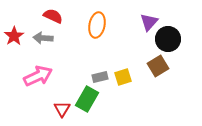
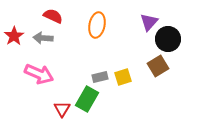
pink arrow: moved 1 px right, 2 px up; rotated 48 degrees clockwise
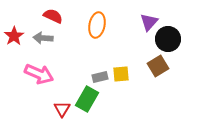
yellow square: moved 2 px left, 3 px up; rotated 12 degrees clockwise
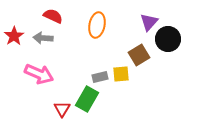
brown square: moved 19 px left, 11 px up
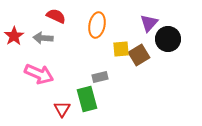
red semicircle: moved 3 px right
purple triangle: moved 1 px down
yellow square: moved 25 px up
green rectangle: rotated 45 degrees counterclockwise
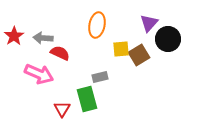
red semicircle: moved 4 px right, 37 px down
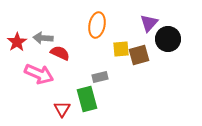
red star: moved 3 px right, 6 px down
brown square: rotated 15 degrees clockwise
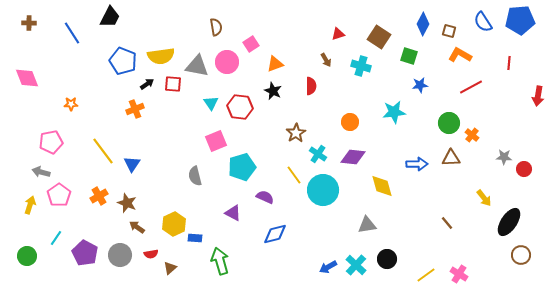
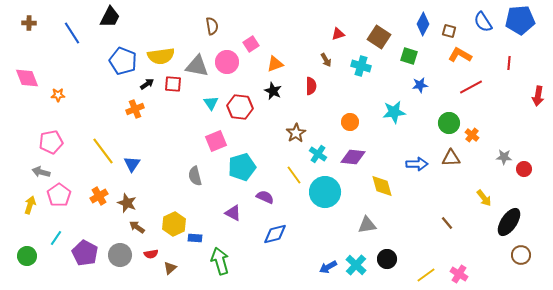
brown semicircle at (216, 27): moved 4 px left, 1 px up
orange star at (71, 104): moved 13 px left, 9 px up
cyan circle at (323, 190): moved 2 px right, 2 px down
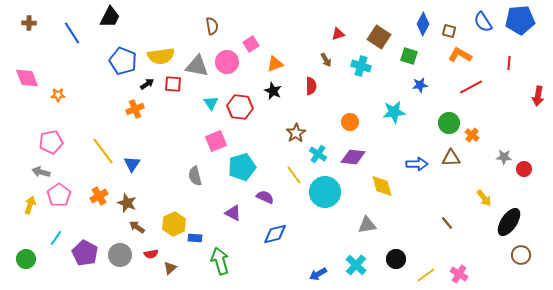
green circle at (27, 256): moved 1 px left, 3 px down
black circle at (387, 259): moved 9 px right
blue arrow at (328, 267): moved 10 px left, 7 px down
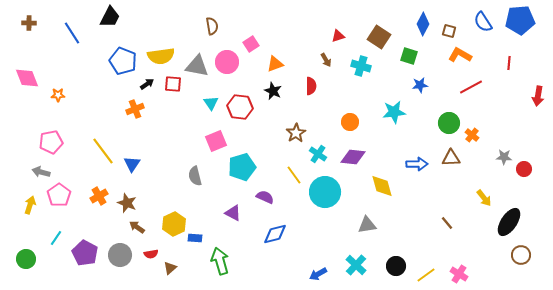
red triangle at (338, 34): moved 2 px down
black circle at (396, 259): moved 7 px down
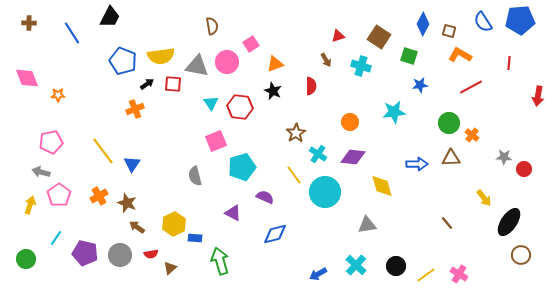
purple pentagon at (85, 253): rotated 15 degrees counterclockwise
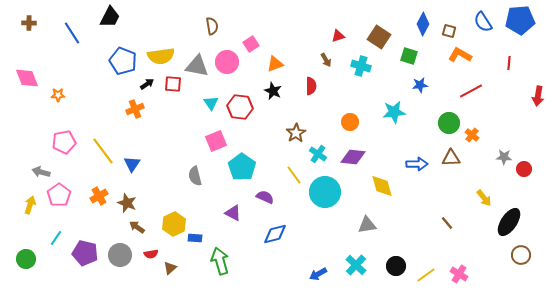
red line at (471, 87): moved 4 px down
pink pentagon at (51, 142): moved 13 px right
cyan pentagon at (242, 167): rotated 20 degrees counterclockwise
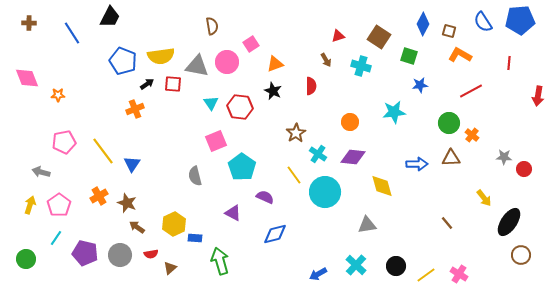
pink pentagon at (59, 195): moved 10 px down
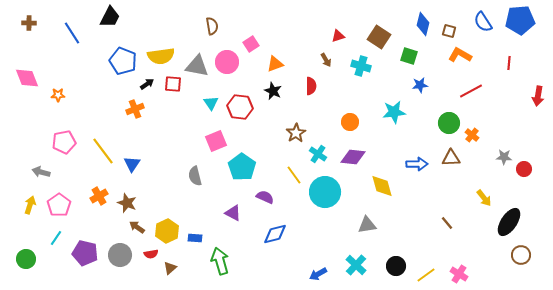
blue diamond at (423, 24): rotated 15 degrees counterclockwise
yellow hexagon at (174, 224): moved 7 px left, 7 px down
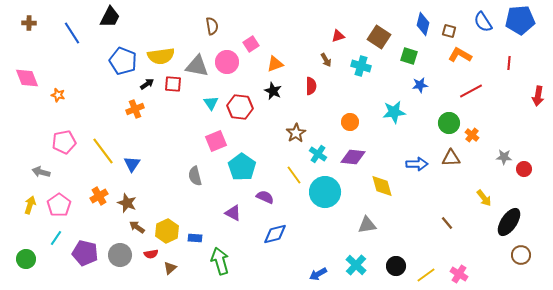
orange star at (58, 95): rotated 16 degrees clockwise
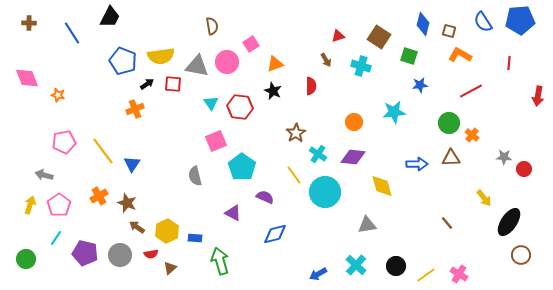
orange circle at (350, 122): moved 4 px right
gray arrow at (41, 172): moved 3 px right, 3 px down
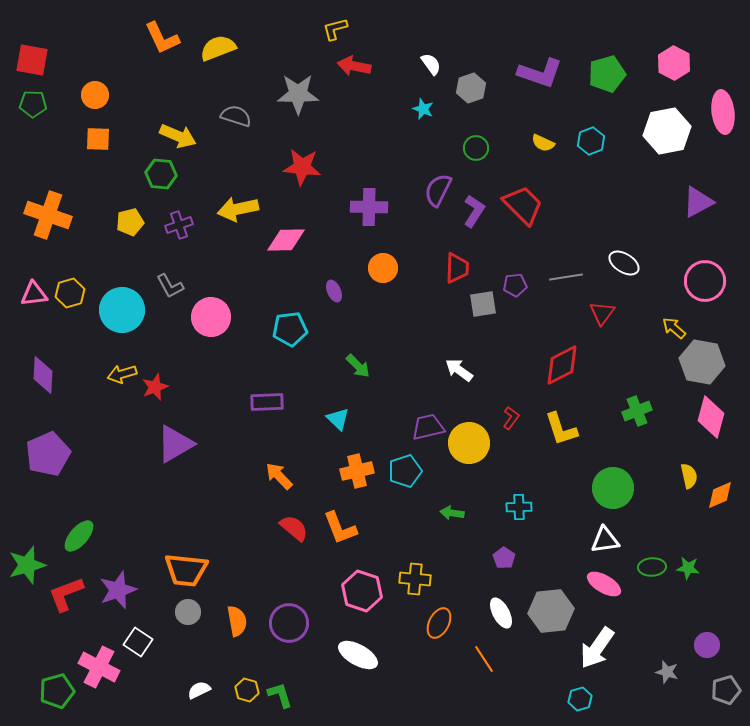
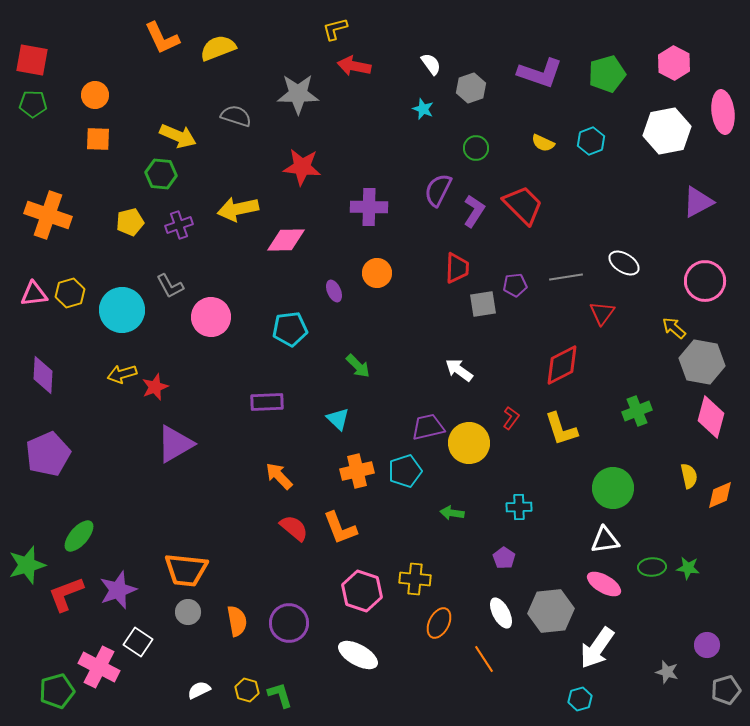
orange circle at (383, 268): moved 6 px left, 5 px down
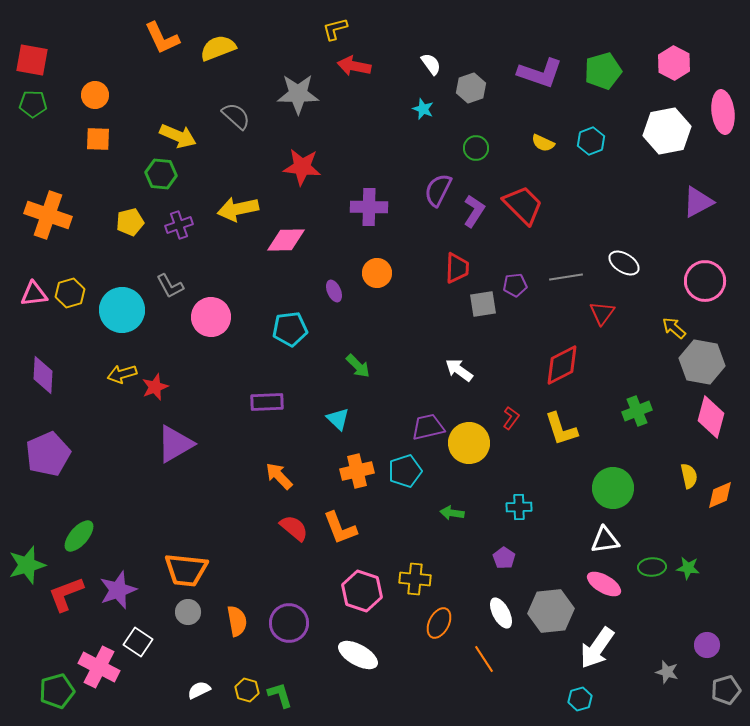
green pentagon at (607, 74): moved 4 px left, 3 px up
gray semicircle at (236, 116): rotated 24 degrees clockwise
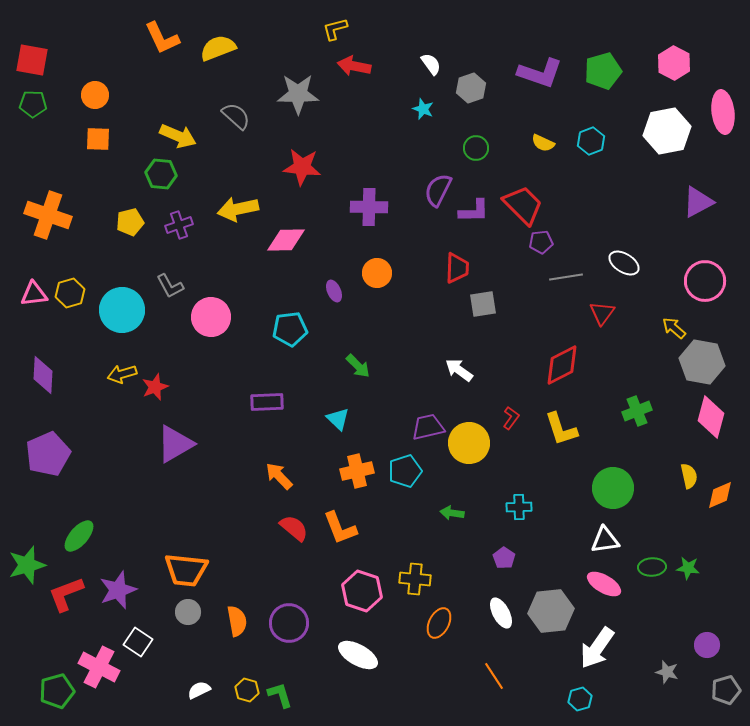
purple L-shape at (474, 211): rotated 56 degrees clockwise
purple pentagon at (515, 285): moved 26 px right, 43 px up
orange line at (484, 659): moved 10 px right, 17 px down
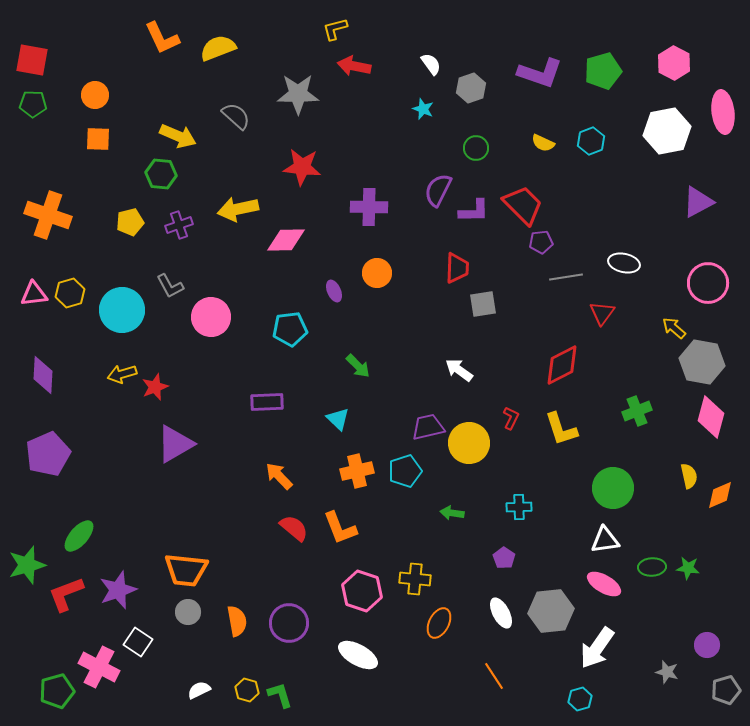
white ellipse at (624, 263): rotated 20 degrees counterclockwise
pink circle at (705, 281): moved 3 px right, 2 px down
red L-shape at (511, 418): rotated 10 degrees counterclockwise
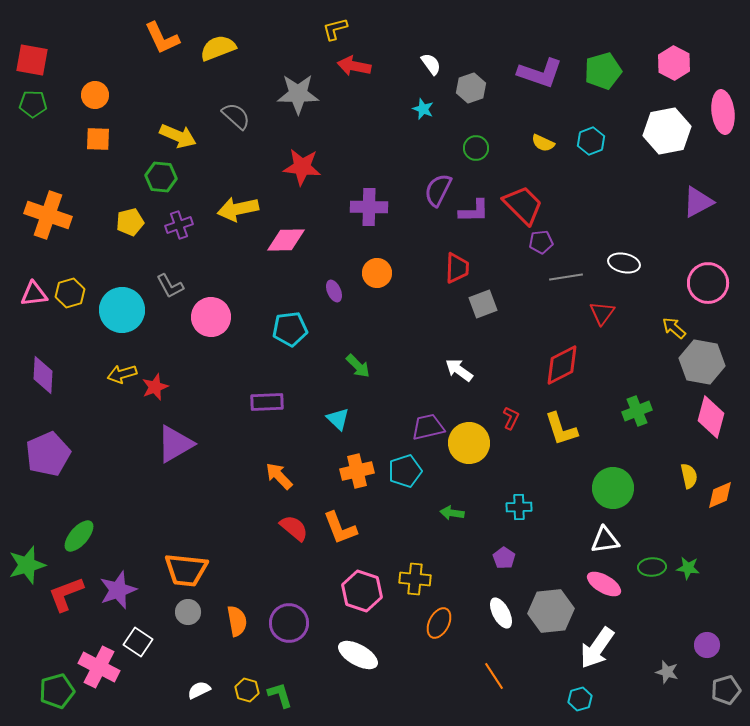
green hexagon at (161, 174): moved 3 px down
gray square at (483, 304): rotated 12 degrees counterclockwise
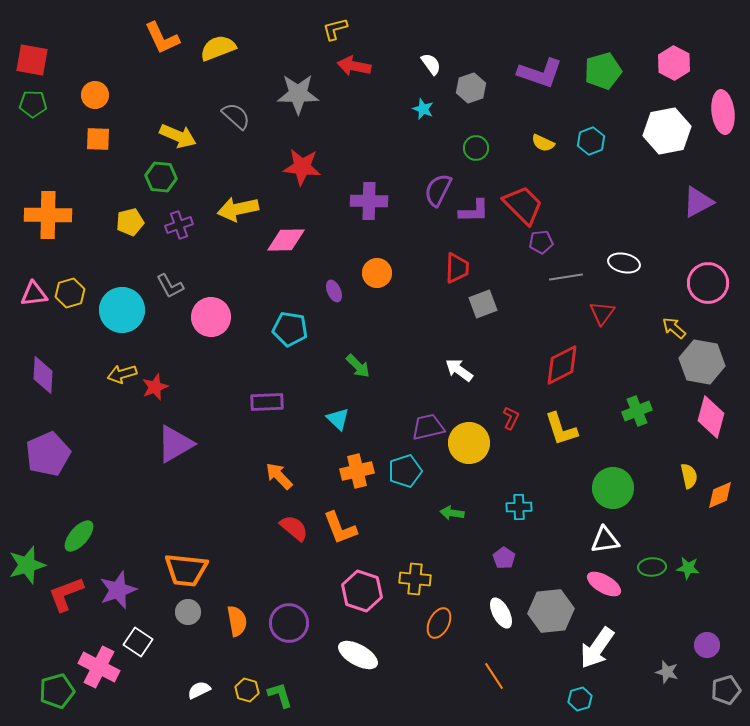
purple cross at (369, 207): moved 6 px up
orange cross at (48, 215): rotated 18 degrees counterclockwise
cyan pentagon at (290, 329): rotated 16 degrees clockwise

- - -

● Problem requirements:
Return every line of text in the entries above, character for character and in the same order, leaving out the pictures.

● Result for this task:
pink arrow: moved 1 px right, 2 px up; rotated 48 degrees clockwise
yellow square: moved 2 px left, 3 px up; rotated 12 degrees clockwise
brown square: moved 19 px left, 11 px up
red semicircle: moved 3 px right
purple triangle: moved 1 px down
yellow square: moved 25 px up
green rectangle: rotated 45 degrees counterclockwise
red semicircle: moved 4 px right, 37 px down
red star: moved 3 px right, 6 px down
brown square: rotated 15 degrees clockwise
brown semicircle at (216, 27): moved 4 px left, 1 px up
orange star at (71, 104): moved 13 px left, 9 px up
cyan circle at (323, 190): moved 2 px right, 2 px down
green circle at (27, 256): moved 1 px left, 3 px down
black circle at (387, 259): moved 9 px right
blue arrow at (328, 267): moved 10 px left, 7 px down
red triangle at (338, 34): moved 2 px down
black circle at (396, 259): moved 7 px down
purple pentagon at (85, 253): rotated 15 degrees counterclockwise
red line at (471, 87): moved 4 px down
pink pentagon at (51, 142): moved 13 px right
cyan pentagon at (242, 167): rotated 20 degrees counterclockwise
pink pentagon at (59, 195): moved 10 px down
blue diamond at (423, 24): rotated 15 degrees counterclockwise
yellow hexagon at (174, 224): moved 7 px left, 7 px down
orange star at (58, 95): rotated 16 degrees clockwise
orange circle at (350, 122): moved 4 px right
gray arrow at (41, 172): moved 3 px right, 3 px down
orange circle at (383, 268): moved 6 px left, 5 px down
green pentagon at (607, 74): moved 4 px left, 3 px up
gray semicircle at (236, 116): rotated 24 degrees clockwise
purple L-shape at (474, 211): rotated 56 degrees clockwise
purple pentagon at (515, 285): moved 26 px right, 43 px up
orange line at (484, 659): moved 10 px right, 17 px down
white ellipse at (624, 263): rotated 20 degrees counterclockwise
pink circle at (705, 281): moved 3 px right, 2 px down
red L-shape at (511, 418): rotated 10 degrees counterclockwise
green hexagon at (161, 174): moved 3 px down
gray square at (483, 304): rotated 12 degrees counterclockwise
purple cross at (369, 207): moved 6 px up
orange cross at (48, 215): rotated 18 degrees counterclockwise
cyan pentagon at (290, 329): rotated 16 degrees clockwise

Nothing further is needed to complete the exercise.